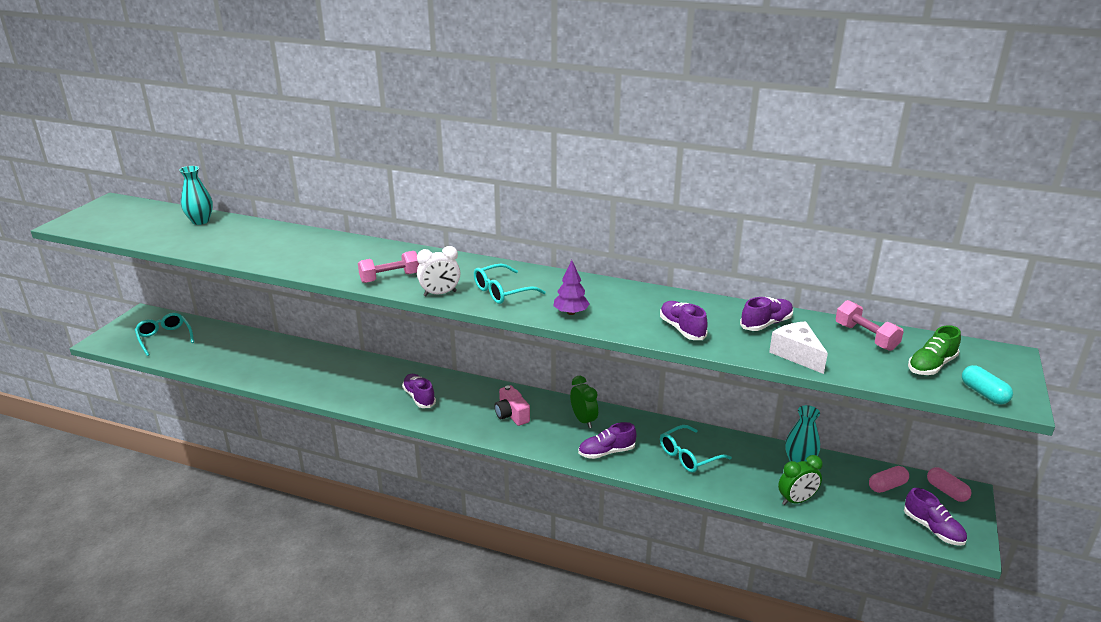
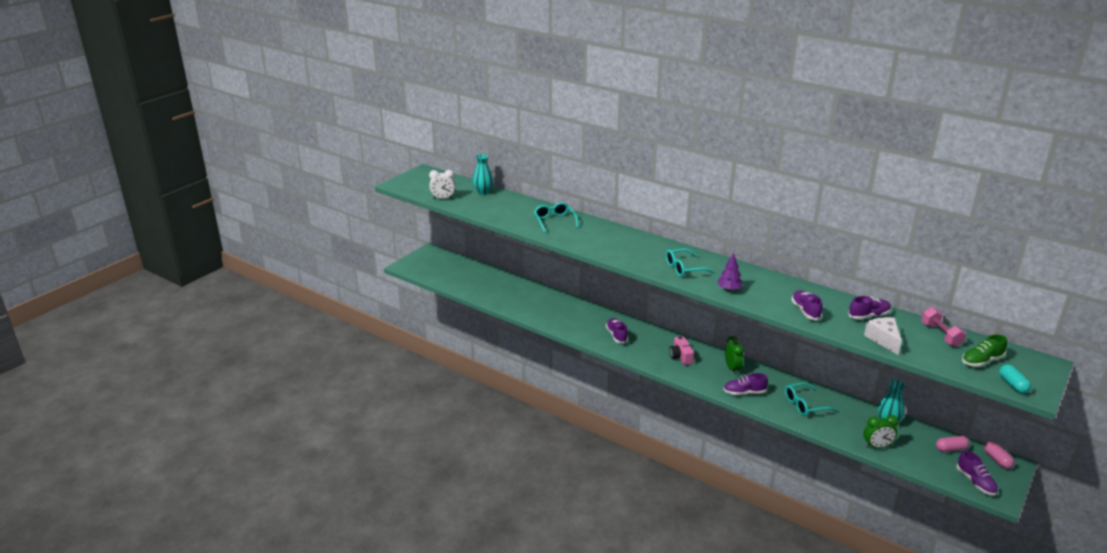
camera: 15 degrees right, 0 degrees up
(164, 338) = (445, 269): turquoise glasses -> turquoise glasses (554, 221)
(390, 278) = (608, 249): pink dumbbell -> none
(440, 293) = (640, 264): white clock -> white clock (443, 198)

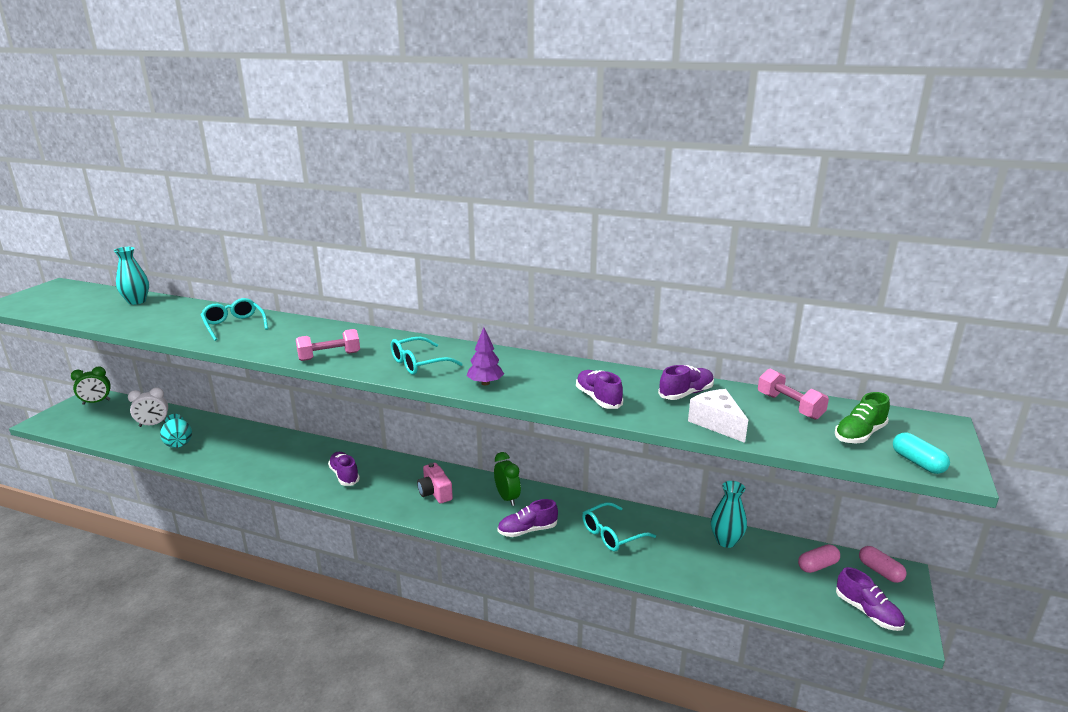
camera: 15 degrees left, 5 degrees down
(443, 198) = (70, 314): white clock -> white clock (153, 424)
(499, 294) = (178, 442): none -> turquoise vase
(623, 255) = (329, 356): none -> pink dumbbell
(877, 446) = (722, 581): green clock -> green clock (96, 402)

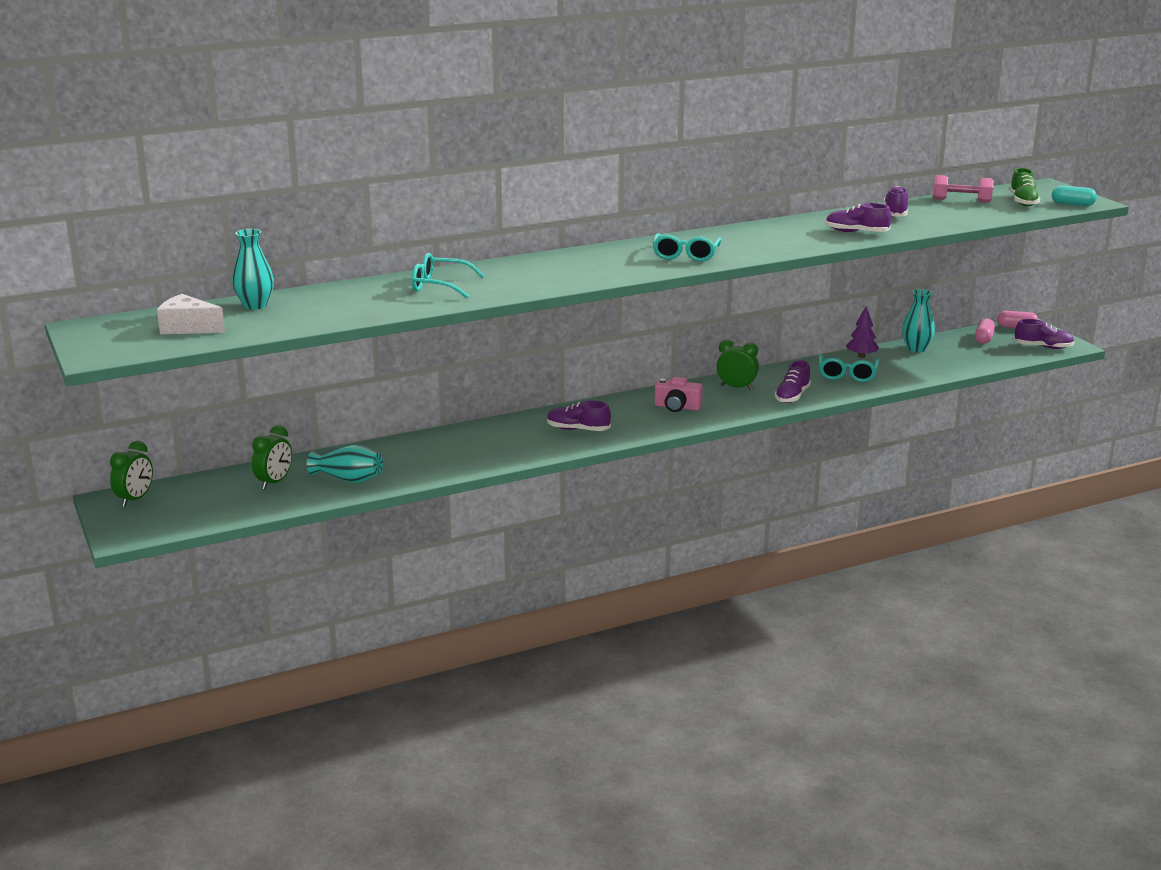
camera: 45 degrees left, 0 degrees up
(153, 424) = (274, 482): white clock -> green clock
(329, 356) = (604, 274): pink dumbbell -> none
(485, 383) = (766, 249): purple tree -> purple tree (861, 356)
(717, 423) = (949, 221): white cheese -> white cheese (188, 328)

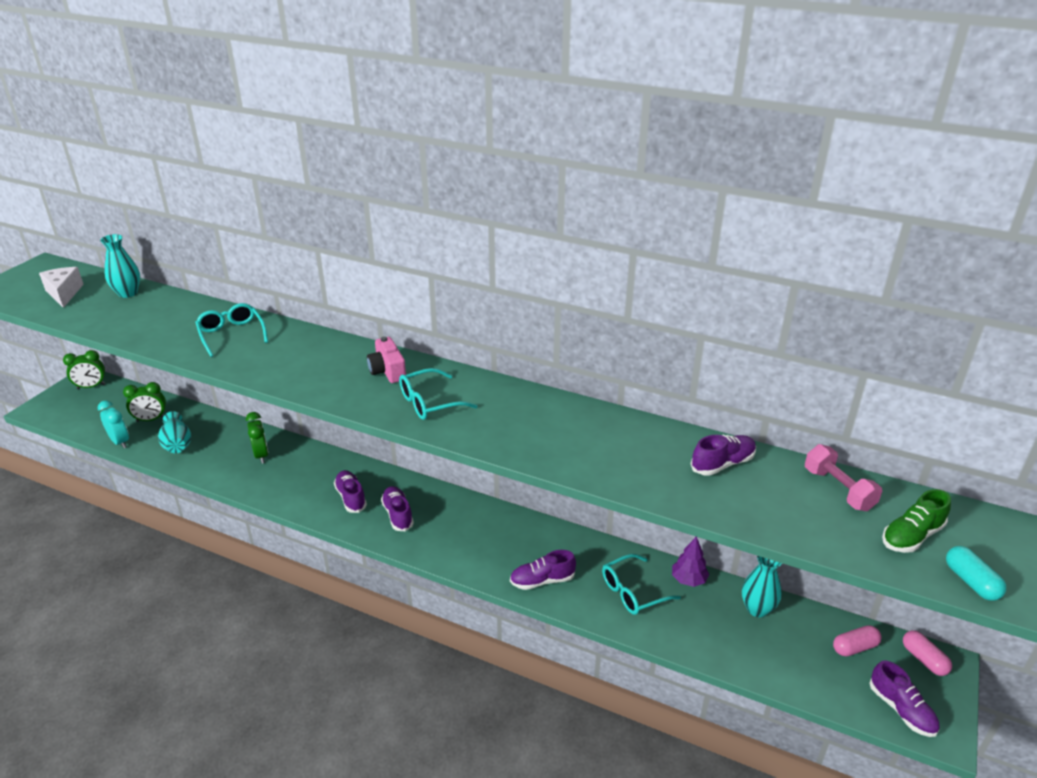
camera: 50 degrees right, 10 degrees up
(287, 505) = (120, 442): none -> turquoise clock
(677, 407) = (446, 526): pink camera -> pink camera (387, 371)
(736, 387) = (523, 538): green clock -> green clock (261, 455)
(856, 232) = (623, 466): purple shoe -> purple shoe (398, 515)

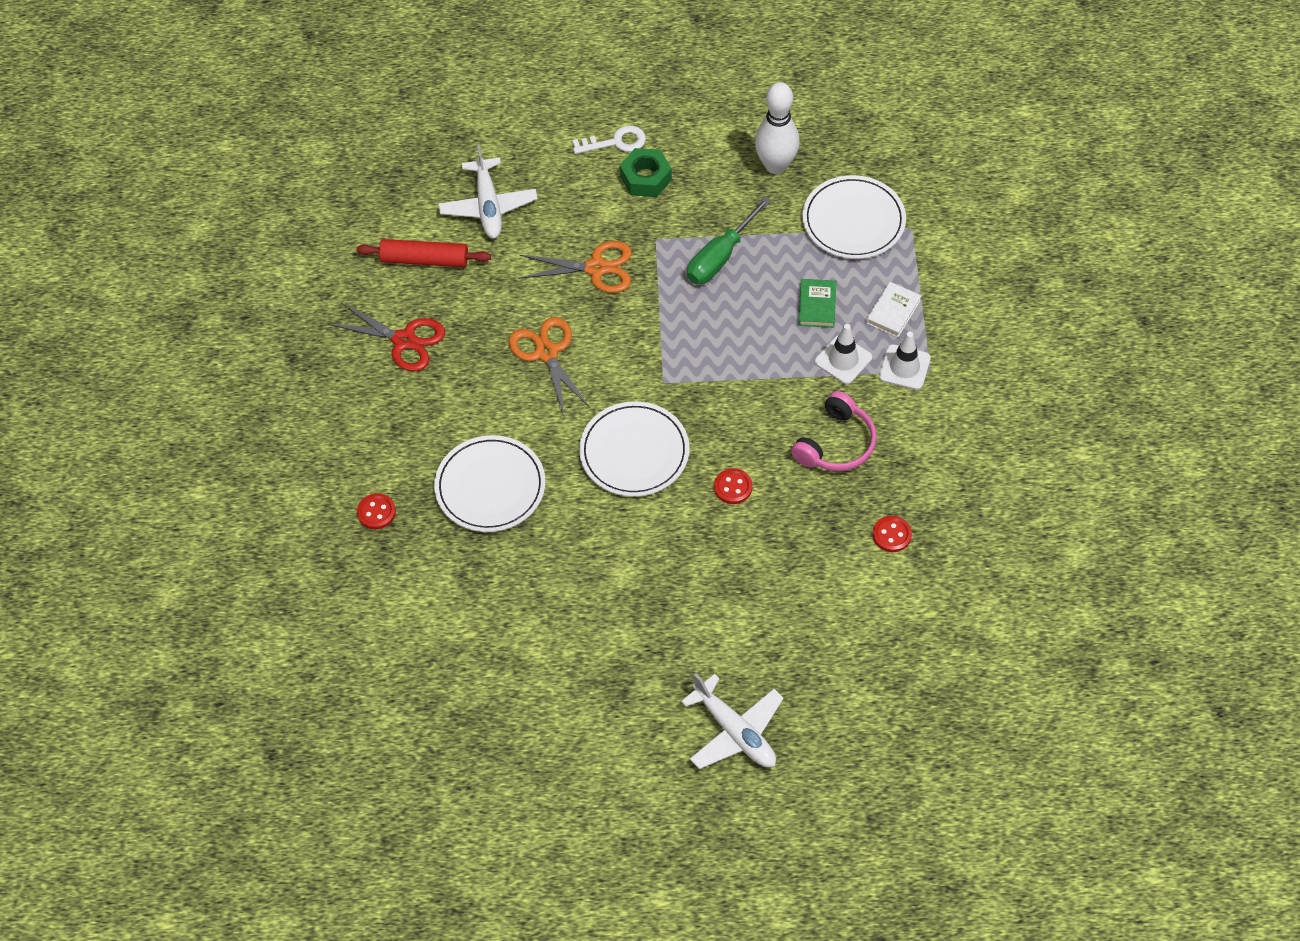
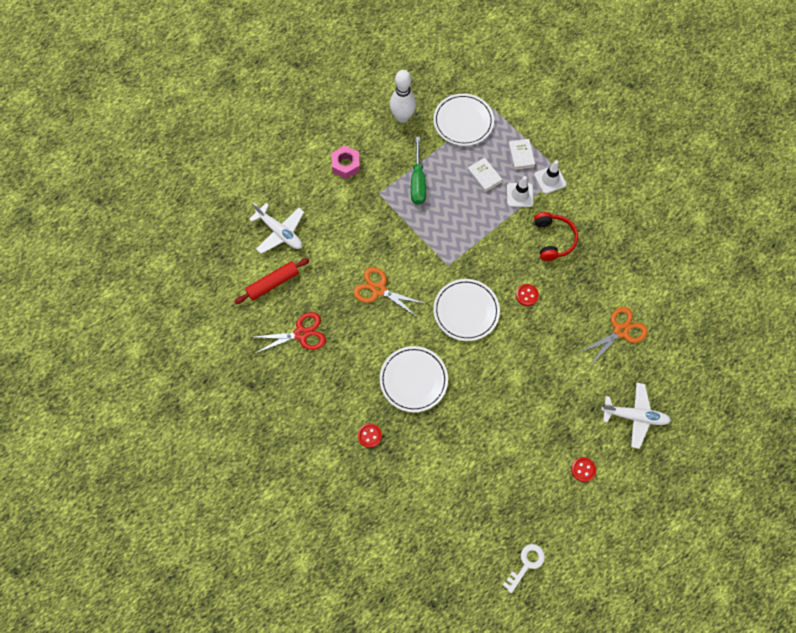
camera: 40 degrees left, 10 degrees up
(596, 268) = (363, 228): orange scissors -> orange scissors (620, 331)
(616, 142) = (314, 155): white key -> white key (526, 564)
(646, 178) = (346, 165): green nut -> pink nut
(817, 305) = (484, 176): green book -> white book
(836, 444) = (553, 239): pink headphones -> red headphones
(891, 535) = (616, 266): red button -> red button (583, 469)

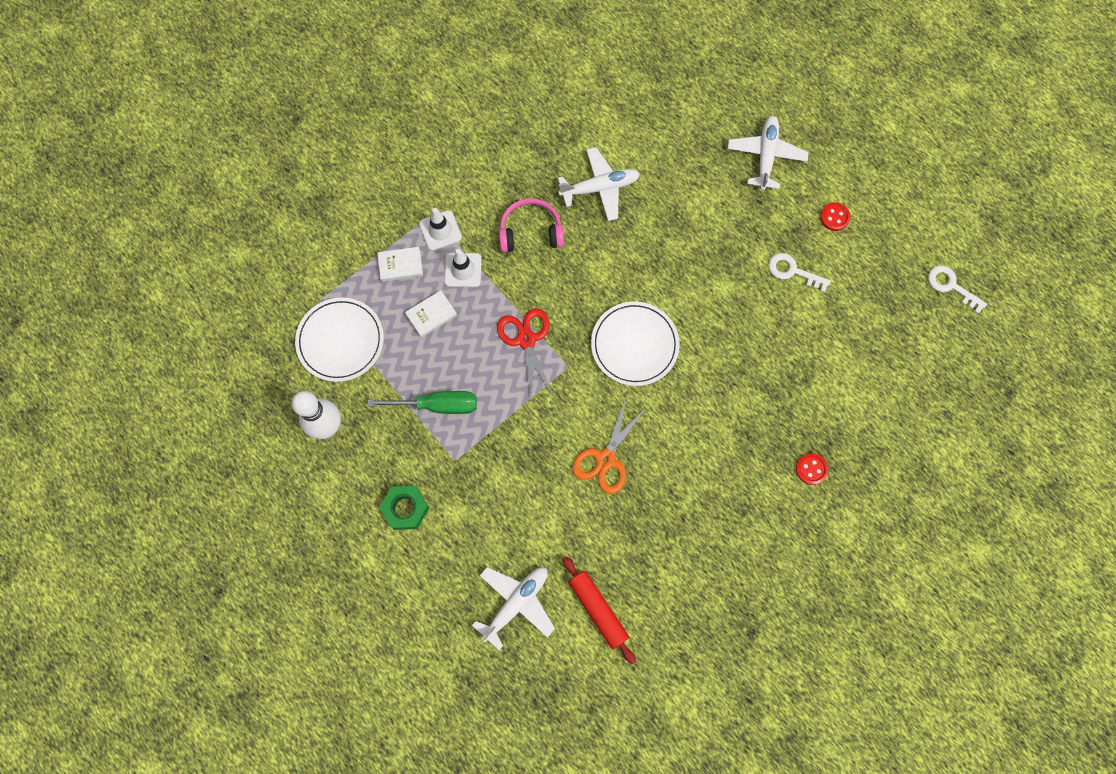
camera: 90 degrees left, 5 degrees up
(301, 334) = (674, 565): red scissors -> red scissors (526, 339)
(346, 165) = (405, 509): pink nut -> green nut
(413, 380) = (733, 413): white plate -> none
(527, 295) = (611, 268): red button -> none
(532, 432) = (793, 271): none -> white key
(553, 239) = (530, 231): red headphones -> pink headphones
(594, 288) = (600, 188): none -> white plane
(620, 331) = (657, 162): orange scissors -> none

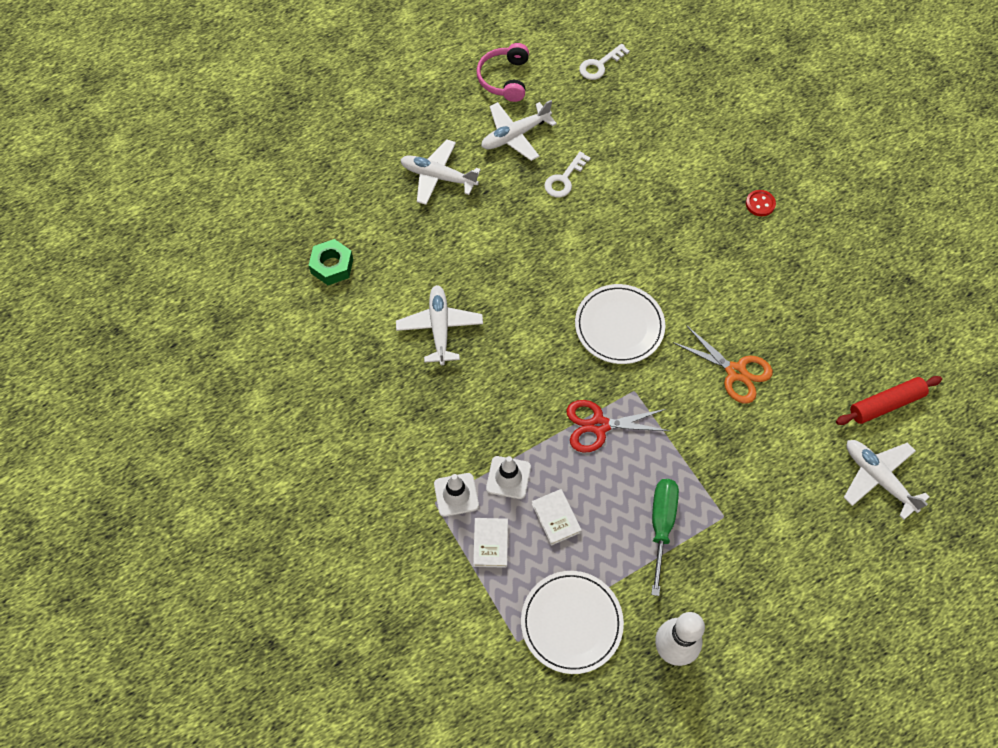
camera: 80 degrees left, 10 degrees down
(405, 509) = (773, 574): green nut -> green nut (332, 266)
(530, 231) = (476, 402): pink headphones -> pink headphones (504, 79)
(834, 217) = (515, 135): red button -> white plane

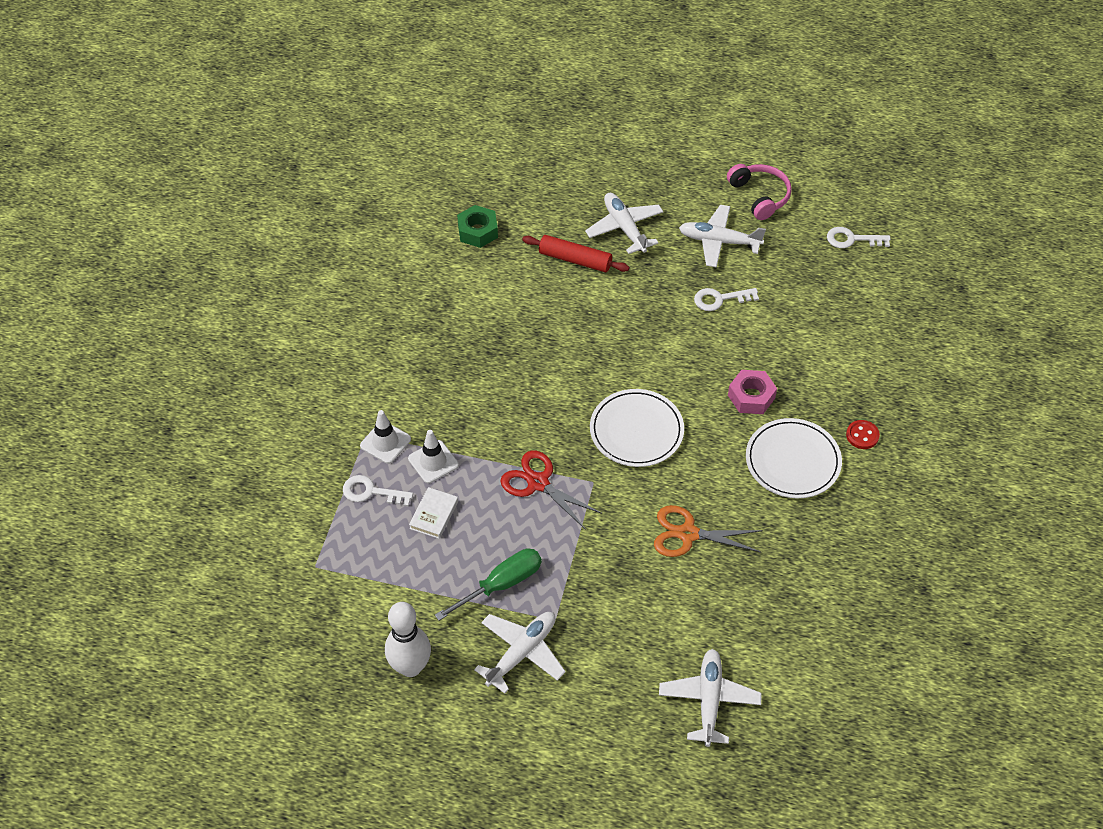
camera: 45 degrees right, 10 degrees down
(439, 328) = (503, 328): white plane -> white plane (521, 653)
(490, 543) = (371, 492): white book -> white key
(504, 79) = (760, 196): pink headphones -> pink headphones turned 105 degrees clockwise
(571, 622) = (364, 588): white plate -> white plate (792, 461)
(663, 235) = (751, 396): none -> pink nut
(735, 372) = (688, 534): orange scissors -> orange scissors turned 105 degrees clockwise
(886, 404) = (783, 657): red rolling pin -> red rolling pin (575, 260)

§

Could you state how many lines in the listing include the string "purple"? Only the number is wanted.

## YOUR SOLUTION
2